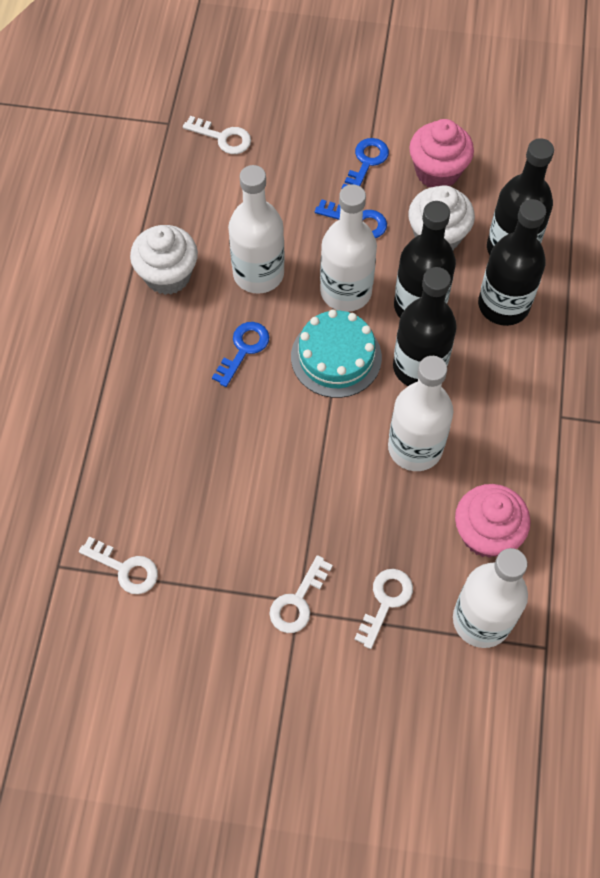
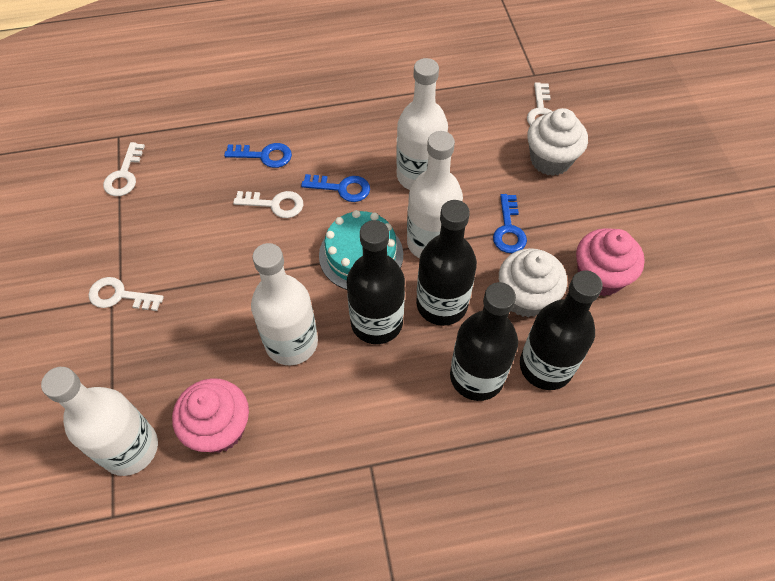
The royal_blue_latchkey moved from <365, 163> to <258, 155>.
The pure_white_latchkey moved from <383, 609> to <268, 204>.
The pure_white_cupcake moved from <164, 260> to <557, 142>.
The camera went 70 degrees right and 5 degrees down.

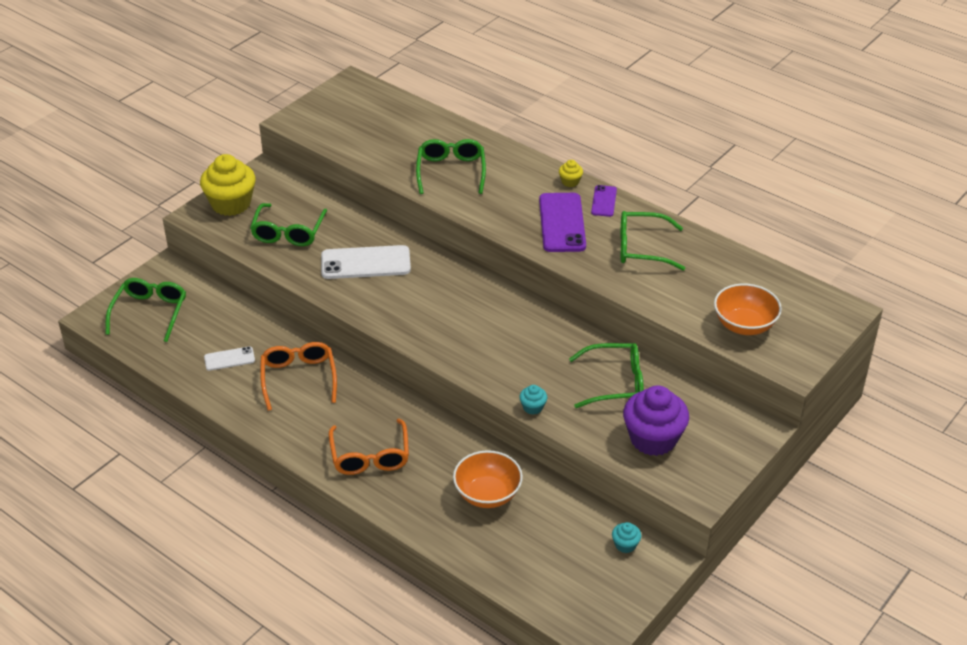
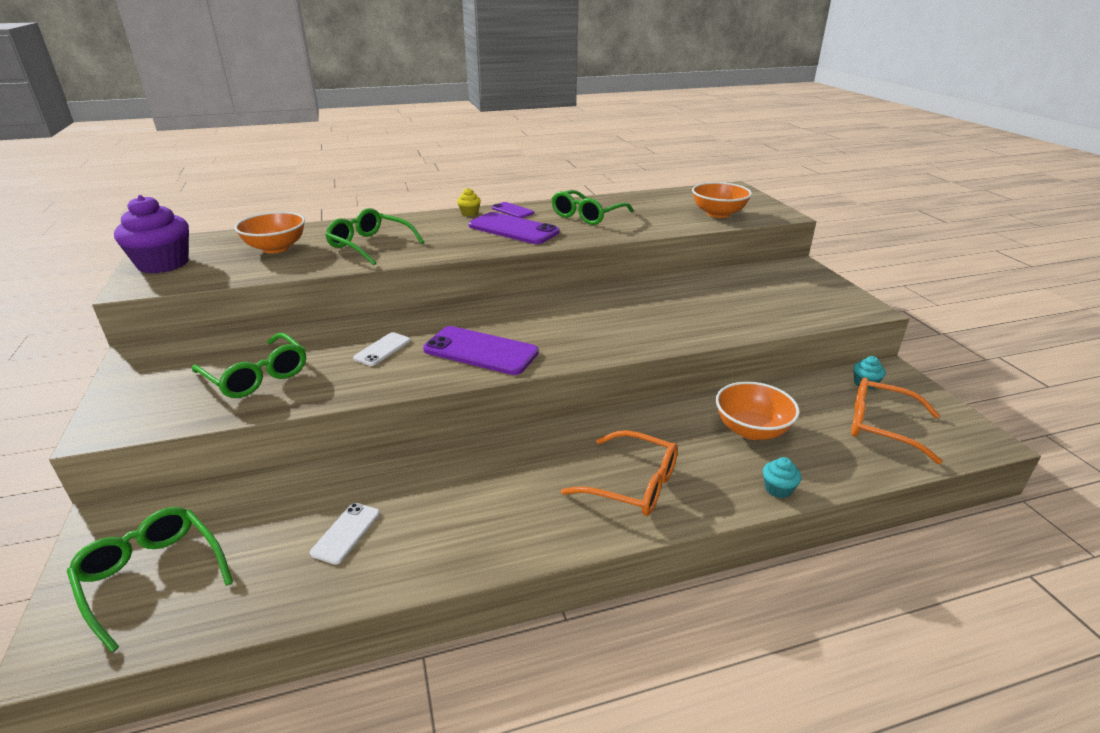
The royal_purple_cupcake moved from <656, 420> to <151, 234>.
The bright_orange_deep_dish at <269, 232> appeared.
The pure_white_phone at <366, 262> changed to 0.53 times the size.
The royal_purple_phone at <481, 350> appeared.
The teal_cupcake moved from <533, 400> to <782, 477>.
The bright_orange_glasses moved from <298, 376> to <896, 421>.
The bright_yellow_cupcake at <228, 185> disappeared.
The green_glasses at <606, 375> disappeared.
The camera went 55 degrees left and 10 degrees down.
+++
◆ WHAT IS EXPECTED ◆
Exactly the lines from the line with "The pure_white_cupcake moved" through the last line of the listing, both included, should be extracted, and the pictures left behind.

◆ RESPONSE TO THE EXERCISE ◆
The pure_white_cupcake moved from <164, 260> to <557, 142>.
The camera went 70 degrees right and 5 degrees down.

The royal_purple_cupcake moved from <656, 420> to <151, 234>.
The bright_orange_deep_dish at <269, 232> appeared.
The pure_white_phone at <366, 262> changed to 0.53 times the size.
The royal_purple_phone at <481, 350> appeared.
The teal_cupcake moved from <533, 400> to <782, 477>.
The bright_orange_glasses moved from <298, 376> to <896, 421>.
The bright_yellow_cupcake at <228, 185> disappeared.
The green_glasses at <606, 375> disappeared.
The camera went 55 degrees left and 10 degrees down.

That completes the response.